What to produce ::
Your answer should be a single number: how many lines in the data below hold the string "right".
* * * * * * * * *
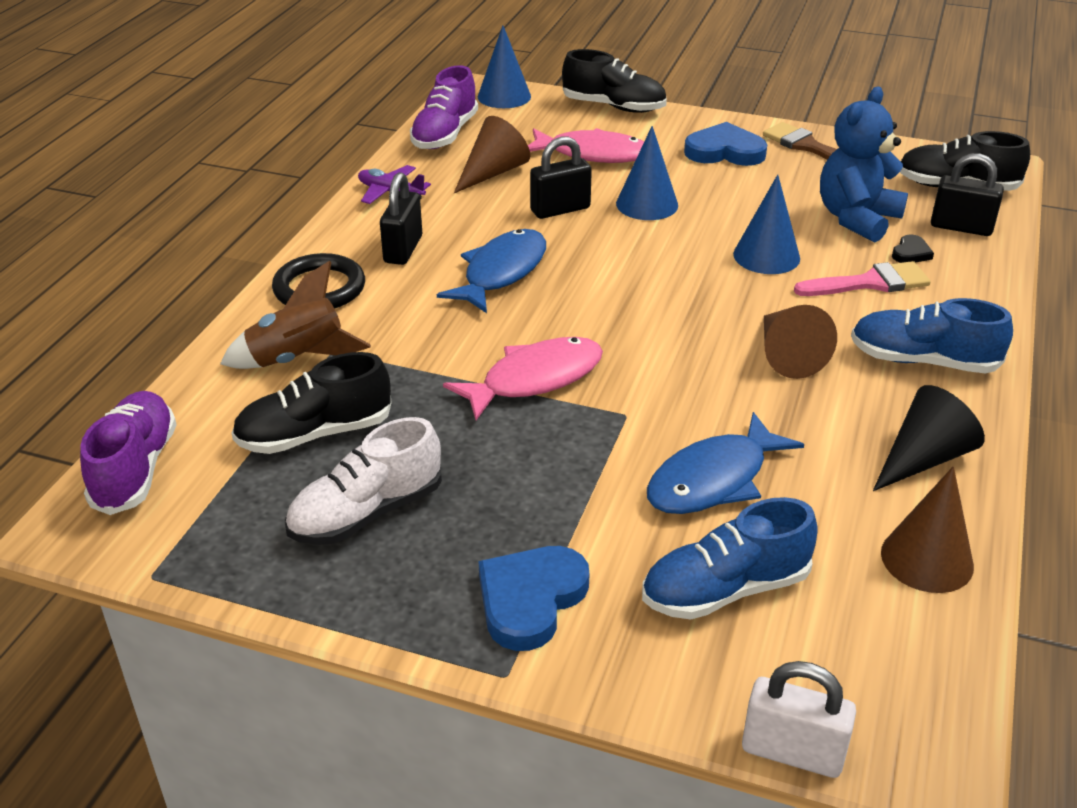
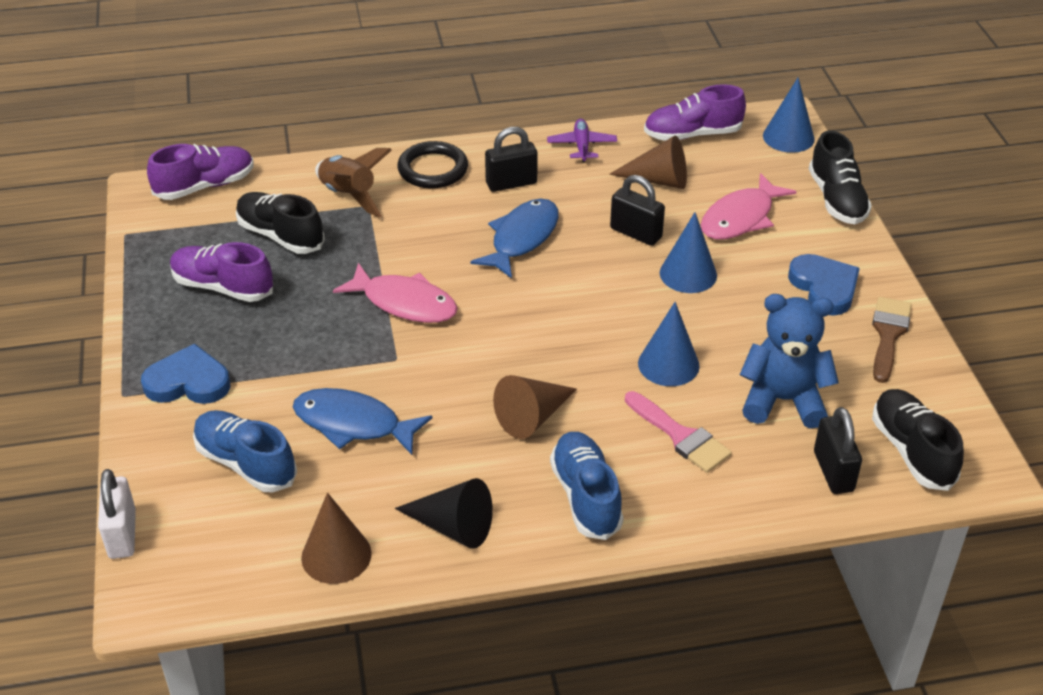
camera: 60 degrees right, 5 degrees up
(366, 513) = (223, 287): white shoe -> purple shoe
(501, 272) = (522, 238): blue fish -> blue fish turned 60 degrees counterclockwise
(593, 154) = (740, 218): pink fish -> pink fish turned 60 degrees clockwise
(911, 253) = (754, 449): black heart -> none

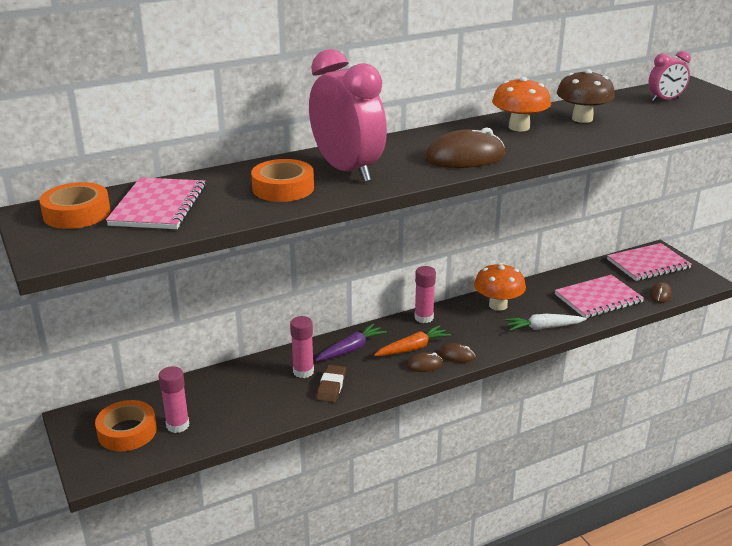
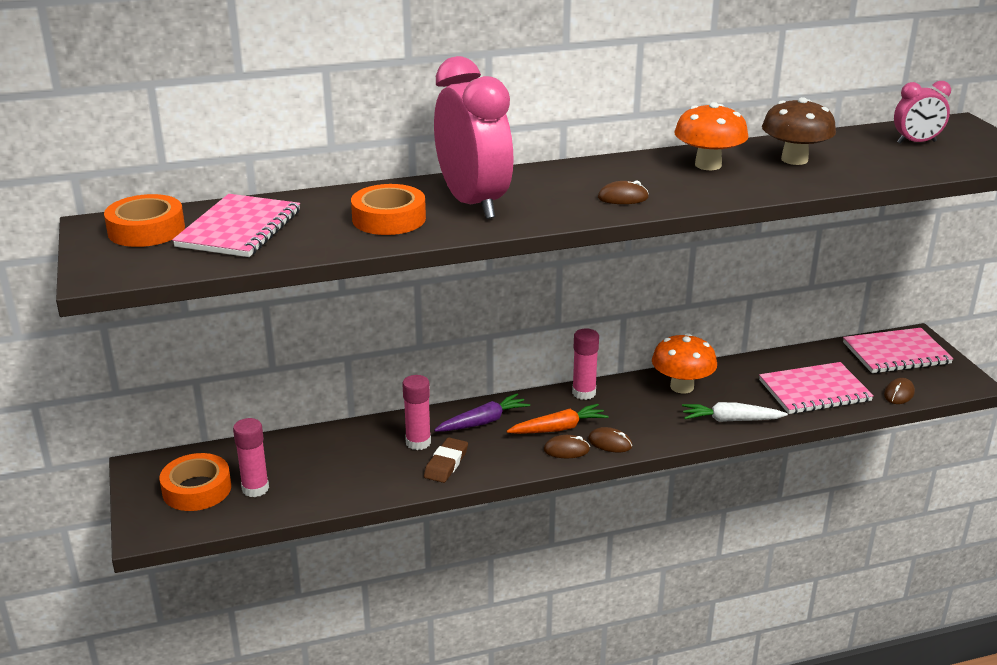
camera: 10 degrees right, 0 degrees up
(465, 157) = (623, 198): brown mouse -> brown mouse, size x0.50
* * * * * * * * *
Solution for this exercise ::
2